◆ DATA PROVIDED

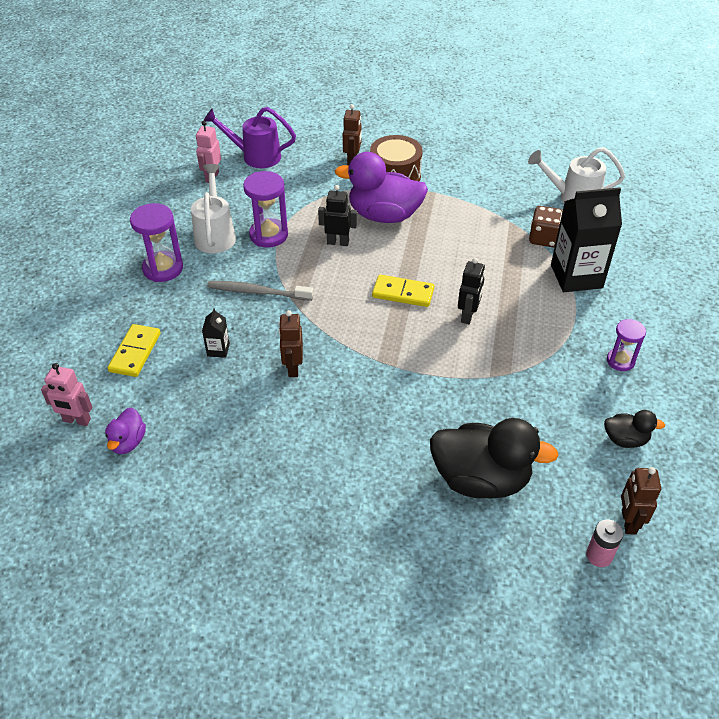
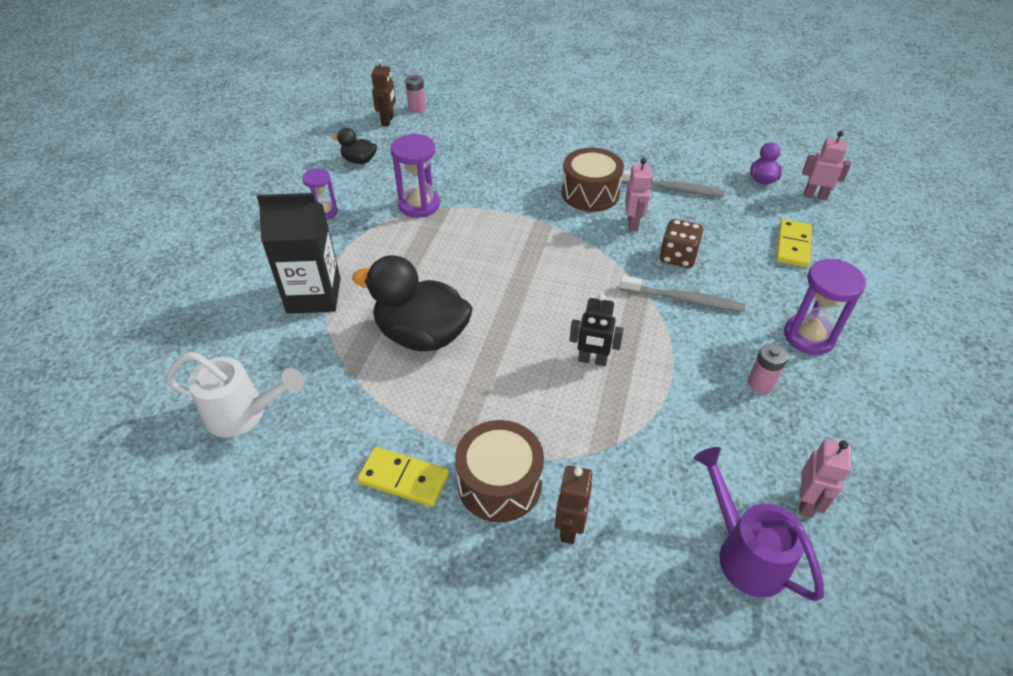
camera: 175 degrees left, 0 degrees up
(215, 235) = (760, 384): white watering can -> pink battery
(218, 350) = (709, 243): black carton -> none
(240, 419) = (673, 189): none -> grey toothbrush
(255, 156) = (745, 553): purple watering can -> purple watering can turned 135 degrees counterclockwise
(268, 235) = (686, 378): purple hourglass -> purple hourglass (419, 205)
(293, 368) = (633, 224): brown robot -> pink robot
(337, 406) = (590, 193): none -> brown drum
(384, 215) = (527, 400): purple duck -> none
(403, 293) = (518, 288): yellow domino -> yellow domino (403, 478)
(468, 316) = (453, 260): black robot -> none
(481, 479) = (482, 145): black duck -> black duck (422, 335)
(544, 239) = (323, 348): brown dice -> brown dice (678, 257)

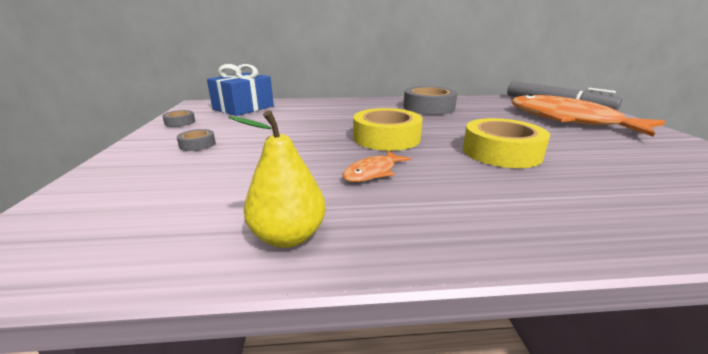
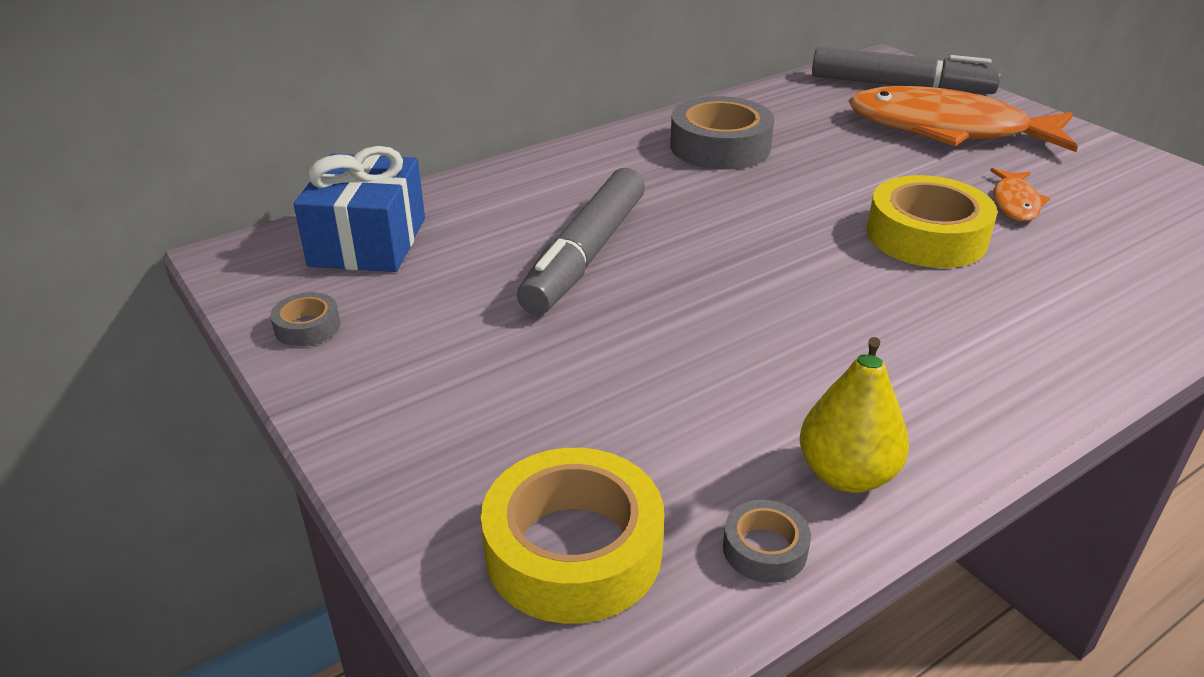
camera: 30 degrees left, 10 degrees up
(197, 144) = (457, 372): grey tape -> grey tape (764, 549)
(313, 125) = (586, 255): none -> grey marker
(373, 172) = (814, 335): orange fish -> orange fish (1015, 203)
(386, 138) = (745, 252): yellow tape -> yellow tape (573, 550)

◆ TASK REQUIREMENTS
Make an exact copy of the records above, with the pictures left out.

◆ EXERCISE RESPONSE
camera: 175 degrees left, 0 degrees up
(215, 235) = (760, 384): white watering can -> pink battery
(218, 350) = (709, 243): black carton -> none
(240, 419) = (673, 189): none -> grey toothbrush
(255, 156) = (745, 553): purple watering can -> purple watering can turned 135 degrees counterclockwise
(268, 235) = (686, 378): purple hourglass -> purple hourglass (419, 205)
(293, 368) = (633, 224): brown robot -> pink robot
(337, 406) = (590, 193): none -> brown drum
(384, 215) = (527, 400): purple duck -> none
(403, 293) = (518, 288): yellow domino -> yellow domino (403, 478)
(468, 316) = (453, 260): black robot -> none
(481, 479) = (482, 145): black duck -> black duck (422, 335)
(544, 239) = (323, 348): brown dice -> brown dice (678, 257)

camera: 30 degrees left, 10 degrees up
(197, 144) = (457, 372): grey tape -> grey tape (764, 549)
(313, 125) = (586, 255): none -> grey marker
(373, 172) = (814, 335): orange fish -> orange fish (1015, 203)
(386, 138) = (745, 252): yellow tape -> yellow tape (573, 550)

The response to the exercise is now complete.